Could you set down exactly the lines of the data below, starting at the one that holds "camera: 65 degrees right, 10 degrees up" and ending at the one that holds "(301, 236) = (477, 390): yellow", both included, and only those?

"""

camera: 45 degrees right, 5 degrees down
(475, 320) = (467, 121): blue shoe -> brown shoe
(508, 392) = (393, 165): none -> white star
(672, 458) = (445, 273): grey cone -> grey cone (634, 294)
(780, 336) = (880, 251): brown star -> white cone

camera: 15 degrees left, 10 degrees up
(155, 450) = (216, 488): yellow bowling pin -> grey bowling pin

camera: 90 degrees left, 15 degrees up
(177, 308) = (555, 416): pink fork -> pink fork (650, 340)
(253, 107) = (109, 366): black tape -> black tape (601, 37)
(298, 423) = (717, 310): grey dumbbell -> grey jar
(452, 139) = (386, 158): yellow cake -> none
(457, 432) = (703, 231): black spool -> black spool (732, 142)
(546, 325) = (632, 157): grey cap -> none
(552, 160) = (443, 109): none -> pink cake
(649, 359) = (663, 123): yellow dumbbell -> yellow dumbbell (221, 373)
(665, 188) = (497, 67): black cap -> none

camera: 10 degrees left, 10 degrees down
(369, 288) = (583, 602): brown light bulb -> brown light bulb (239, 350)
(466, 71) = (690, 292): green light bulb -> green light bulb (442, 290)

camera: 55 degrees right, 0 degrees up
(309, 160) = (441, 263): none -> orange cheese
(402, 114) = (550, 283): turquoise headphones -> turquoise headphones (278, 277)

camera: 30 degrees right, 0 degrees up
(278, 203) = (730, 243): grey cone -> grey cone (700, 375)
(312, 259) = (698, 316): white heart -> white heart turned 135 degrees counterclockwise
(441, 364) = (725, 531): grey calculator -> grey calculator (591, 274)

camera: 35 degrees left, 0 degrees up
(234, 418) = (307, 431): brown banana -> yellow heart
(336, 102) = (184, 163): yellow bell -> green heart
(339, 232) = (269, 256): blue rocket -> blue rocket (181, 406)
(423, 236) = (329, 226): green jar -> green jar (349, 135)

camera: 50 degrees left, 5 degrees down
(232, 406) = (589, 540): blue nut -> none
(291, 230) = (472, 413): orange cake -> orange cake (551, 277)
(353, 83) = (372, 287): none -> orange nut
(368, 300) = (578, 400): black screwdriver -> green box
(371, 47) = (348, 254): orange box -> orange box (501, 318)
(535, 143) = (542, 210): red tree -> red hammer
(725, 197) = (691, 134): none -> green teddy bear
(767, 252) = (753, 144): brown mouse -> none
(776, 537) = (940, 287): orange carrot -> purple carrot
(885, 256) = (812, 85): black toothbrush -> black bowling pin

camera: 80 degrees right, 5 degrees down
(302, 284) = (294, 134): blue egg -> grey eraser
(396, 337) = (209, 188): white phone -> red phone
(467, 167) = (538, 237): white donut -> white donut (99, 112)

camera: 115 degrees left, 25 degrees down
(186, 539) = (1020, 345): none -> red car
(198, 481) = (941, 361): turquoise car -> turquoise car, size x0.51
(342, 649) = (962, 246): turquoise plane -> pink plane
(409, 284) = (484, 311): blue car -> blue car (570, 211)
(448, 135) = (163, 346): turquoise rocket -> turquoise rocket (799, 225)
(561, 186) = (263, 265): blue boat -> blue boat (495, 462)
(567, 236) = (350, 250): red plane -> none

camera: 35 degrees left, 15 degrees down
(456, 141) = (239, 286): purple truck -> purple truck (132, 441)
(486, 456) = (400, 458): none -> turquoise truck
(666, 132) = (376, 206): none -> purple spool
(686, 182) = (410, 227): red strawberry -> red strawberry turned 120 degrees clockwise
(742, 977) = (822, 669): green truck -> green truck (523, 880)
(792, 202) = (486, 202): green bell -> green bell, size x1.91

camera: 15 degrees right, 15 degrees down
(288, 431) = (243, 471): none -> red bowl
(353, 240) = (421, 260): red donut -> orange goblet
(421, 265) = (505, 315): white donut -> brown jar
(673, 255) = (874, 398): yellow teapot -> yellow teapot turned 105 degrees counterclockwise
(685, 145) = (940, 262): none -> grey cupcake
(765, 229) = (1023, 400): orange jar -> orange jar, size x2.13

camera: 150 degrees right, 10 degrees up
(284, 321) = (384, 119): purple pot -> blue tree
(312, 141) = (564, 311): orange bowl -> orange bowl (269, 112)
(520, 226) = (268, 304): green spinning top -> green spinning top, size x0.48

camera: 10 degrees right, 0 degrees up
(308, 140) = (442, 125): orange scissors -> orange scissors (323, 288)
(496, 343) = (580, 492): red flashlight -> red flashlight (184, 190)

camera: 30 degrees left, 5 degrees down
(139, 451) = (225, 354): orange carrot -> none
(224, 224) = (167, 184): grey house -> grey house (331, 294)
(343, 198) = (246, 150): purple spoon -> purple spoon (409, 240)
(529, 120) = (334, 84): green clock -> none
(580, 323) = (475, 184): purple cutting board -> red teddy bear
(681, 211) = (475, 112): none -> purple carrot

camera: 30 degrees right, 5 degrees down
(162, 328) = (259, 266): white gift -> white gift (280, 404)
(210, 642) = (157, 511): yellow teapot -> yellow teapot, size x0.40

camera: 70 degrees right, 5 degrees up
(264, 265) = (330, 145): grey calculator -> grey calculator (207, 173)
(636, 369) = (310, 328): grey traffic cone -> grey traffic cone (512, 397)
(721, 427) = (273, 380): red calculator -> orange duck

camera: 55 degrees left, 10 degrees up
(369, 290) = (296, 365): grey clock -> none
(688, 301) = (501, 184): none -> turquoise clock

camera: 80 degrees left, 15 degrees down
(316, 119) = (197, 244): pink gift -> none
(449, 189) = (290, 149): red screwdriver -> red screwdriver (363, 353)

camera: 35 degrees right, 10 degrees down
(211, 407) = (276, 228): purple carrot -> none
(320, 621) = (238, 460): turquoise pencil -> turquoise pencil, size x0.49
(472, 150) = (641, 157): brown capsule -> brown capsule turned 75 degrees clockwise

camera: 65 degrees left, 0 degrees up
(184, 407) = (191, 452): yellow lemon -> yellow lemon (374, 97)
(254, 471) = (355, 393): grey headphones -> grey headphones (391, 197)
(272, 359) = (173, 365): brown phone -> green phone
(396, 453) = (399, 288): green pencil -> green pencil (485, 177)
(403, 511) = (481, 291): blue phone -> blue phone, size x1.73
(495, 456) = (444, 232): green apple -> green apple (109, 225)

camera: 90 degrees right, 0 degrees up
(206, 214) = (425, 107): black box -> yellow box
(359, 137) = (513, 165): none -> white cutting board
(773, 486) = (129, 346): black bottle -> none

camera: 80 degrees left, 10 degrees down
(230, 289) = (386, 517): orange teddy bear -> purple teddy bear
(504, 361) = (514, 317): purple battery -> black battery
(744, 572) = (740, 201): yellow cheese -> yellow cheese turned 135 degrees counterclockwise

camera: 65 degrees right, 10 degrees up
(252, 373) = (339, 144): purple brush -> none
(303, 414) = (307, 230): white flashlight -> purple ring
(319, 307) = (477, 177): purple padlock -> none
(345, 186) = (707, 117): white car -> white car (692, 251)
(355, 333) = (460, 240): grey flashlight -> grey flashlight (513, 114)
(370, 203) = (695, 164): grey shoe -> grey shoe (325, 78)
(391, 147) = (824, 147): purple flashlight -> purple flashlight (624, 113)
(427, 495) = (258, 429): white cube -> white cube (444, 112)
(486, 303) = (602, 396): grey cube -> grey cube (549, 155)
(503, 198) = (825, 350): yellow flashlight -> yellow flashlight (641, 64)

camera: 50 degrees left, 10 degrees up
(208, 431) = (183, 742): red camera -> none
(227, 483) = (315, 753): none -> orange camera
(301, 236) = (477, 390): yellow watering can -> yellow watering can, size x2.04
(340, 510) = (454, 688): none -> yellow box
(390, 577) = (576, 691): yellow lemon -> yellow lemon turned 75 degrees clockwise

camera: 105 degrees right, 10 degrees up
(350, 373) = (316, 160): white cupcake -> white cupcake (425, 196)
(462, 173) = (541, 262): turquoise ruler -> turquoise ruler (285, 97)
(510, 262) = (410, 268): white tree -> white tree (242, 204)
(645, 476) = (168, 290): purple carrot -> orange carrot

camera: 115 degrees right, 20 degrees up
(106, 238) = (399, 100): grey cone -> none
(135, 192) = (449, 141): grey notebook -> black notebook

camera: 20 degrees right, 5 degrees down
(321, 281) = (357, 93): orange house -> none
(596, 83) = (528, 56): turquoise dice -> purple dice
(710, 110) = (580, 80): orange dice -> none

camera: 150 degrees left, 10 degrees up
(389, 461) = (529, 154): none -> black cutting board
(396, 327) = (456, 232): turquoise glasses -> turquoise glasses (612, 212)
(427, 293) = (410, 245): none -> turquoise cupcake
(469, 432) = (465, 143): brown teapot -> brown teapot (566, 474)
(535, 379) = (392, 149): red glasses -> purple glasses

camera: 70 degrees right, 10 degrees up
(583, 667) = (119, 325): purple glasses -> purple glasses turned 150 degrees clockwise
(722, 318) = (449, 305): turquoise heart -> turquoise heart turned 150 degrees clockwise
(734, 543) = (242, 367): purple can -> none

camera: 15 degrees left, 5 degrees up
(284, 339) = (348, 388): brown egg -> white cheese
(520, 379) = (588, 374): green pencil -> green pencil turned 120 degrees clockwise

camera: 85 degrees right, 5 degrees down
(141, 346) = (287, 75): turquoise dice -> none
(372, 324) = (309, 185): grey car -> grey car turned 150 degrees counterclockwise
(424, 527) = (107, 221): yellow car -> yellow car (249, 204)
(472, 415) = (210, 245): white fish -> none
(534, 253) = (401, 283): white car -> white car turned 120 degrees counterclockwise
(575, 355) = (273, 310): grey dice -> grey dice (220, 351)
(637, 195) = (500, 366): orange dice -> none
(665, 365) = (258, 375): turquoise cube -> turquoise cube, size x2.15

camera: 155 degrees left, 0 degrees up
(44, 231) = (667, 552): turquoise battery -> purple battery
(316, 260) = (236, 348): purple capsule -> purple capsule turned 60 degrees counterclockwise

"""

| Answer to the problem |
camera: 65 degrees right, 10 degrees up
(252, 373) = (339, 144): purple brush -> none
(303, 414) = (307, 230): white flashlight -> purple ring
(319, 307) = (477, 177): purple padlock -> none
(345, 186) = (707, 117): white car -> white car (692, 251)
(355, 333) = (460, 240): grey flashlight -> grey flashlight (513, 114)
(370, 203) = (695, 164): grey shoe -> grey shoe (325, 78)
(391, 147) = (824, 147): purple flashlight -> purple flashlight (624, 113)
(427, 495) = (258, 429): white cube -> white cube (444, 112)
(486, 303) = (602, 396): grey cube -> grey cube (549, 155)
(503, 198) = (825, 350): yellow flashlight -> yellow flashlight (641, 64)

camera: 50 degrees left, 10 degrees up
(208, 431) = (183, 742): red camera -> none
(227, 483) = (315, 753): none -> orange camera
(301, 236) = (477, 390): yellow watering can -> yellow watering can, size x2.04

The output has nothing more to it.